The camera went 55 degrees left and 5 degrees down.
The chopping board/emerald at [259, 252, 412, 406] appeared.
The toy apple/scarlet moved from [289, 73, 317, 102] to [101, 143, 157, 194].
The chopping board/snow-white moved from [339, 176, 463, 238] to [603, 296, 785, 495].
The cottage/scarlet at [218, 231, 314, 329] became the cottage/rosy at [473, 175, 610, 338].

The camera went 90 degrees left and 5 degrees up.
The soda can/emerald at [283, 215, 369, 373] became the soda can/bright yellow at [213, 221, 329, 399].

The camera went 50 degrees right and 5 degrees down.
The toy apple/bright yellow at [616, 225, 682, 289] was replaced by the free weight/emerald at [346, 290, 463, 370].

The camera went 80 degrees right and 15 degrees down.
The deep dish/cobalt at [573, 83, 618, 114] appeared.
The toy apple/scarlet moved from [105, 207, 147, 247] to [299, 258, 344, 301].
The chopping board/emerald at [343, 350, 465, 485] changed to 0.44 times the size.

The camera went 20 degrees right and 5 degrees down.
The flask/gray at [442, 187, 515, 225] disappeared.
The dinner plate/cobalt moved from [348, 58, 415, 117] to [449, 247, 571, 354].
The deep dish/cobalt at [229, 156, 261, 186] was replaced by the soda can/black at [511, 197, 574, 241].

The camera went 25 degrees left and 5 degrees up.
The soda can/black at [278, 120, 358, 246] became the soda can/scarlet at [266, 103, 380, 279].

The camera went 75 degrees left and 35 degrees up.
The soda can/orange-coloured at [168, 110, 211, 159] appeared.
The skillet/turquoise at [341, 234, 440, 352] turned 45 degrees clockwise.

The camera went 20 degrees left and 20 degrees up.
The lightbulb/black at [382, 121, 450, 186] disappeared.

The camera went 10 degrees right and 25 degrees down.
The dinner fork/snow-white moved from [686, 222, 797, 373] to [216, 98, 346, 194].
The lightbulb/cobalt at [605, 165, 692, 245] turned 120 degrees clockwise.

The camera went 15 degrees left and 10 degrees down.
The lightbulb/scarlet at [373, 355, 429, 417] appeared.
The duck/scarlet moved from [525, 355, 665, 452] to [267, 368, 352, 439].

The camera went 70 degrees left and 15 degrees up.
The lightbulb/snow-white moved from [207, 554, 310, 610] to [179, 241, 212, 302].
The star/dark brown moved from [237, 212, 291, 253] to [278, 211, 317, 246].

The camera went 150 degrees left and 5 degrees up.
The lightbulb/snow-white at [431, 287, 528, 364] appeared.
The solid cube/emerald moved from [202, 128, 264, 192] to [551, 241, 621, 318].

☆ ☆ ☆ ☆

Work required: Copy the lines of the data above exactly as written, beginning with the line containing "The chopping board/emerald at [259, 252, 412, 406]" and ending with the line containing "The chopping board/snow-white", and leave out all other lines.

Solution to this problem:
The chopping board/emerald at [259, 252, 412, 406] appeared.
The toy apple/scarlet moved from [289, 73, 317, 102] to [101, 143, 157, 194].
The chopping board/snow-white moved from [339, 176, 463, 238] to [603, 296, 785, 495].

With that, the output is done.